--- Provided information Enclosed Below ---

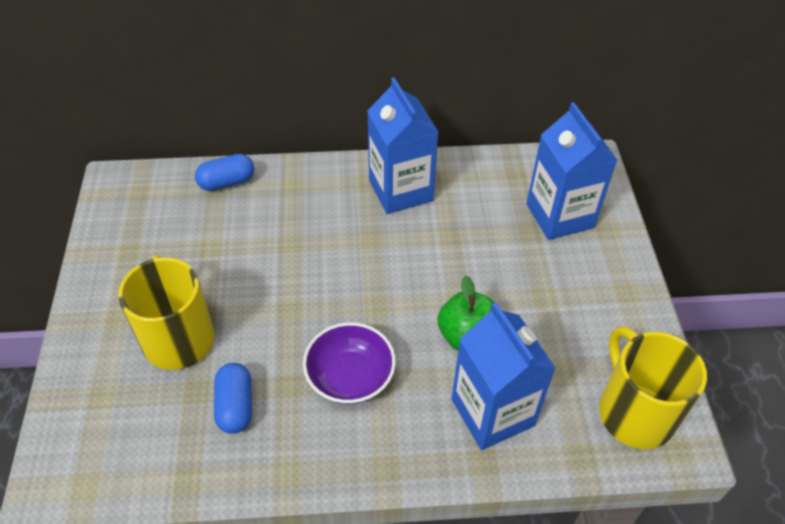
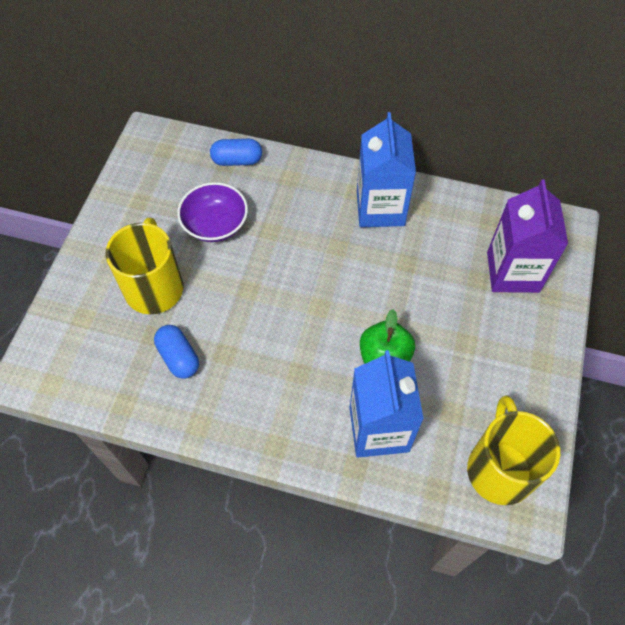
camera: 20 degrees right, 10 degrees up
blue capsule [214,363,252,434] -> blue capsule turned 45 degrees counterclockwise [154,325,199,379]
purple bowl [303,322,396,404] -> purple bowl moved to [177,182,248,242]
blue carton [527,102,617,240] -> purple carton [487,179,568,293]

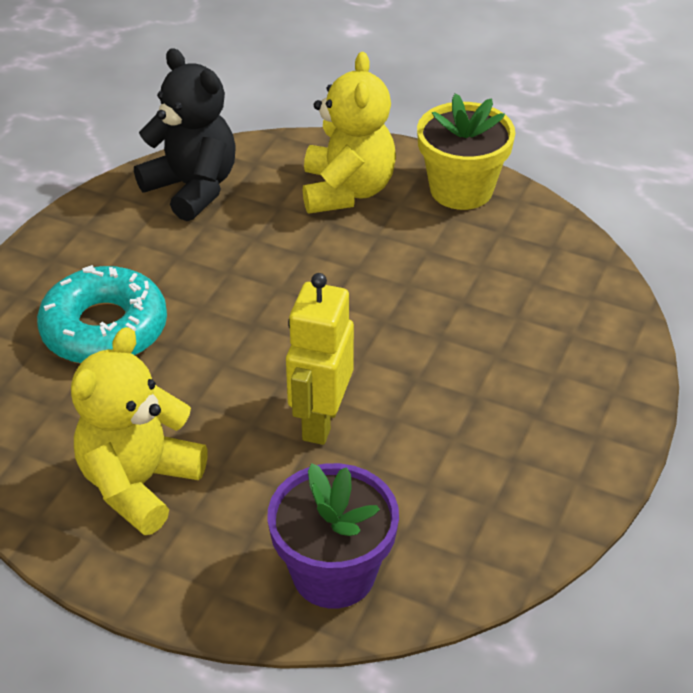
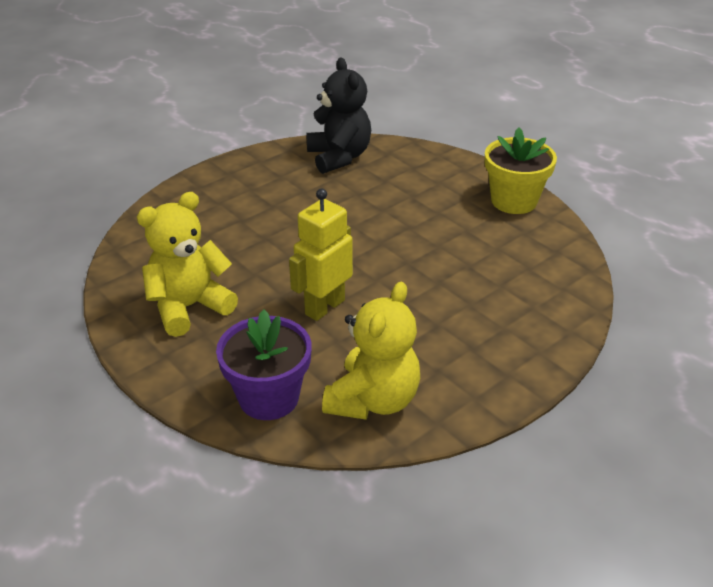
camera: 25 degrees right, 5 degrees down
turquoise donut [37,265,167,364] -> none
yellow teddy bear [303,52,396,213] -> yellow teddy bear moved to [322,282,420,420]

--- End of Enclosed Provided information ---

In your copy, include no pictures, but set down every record exactly.

camera: 20 degrees right, 10 degrees up
blue capsule [214,363,252,434] -> blue capsule turned 45 degrees counterclockwise [154,325,199,379]
purple bowl [303,322,396,404] -> purple bowl moved to [177,182,248,242]
blue carton [527,102,617,240] -> purple carton [487,179,568,293]

camera: 25 degrees right, 5 degrees down
turquoise donut [37,265,167,364] -> none
yellow teddy bear [303,52,396,213] -> yellow teddy bear moved to [322,282,420,420]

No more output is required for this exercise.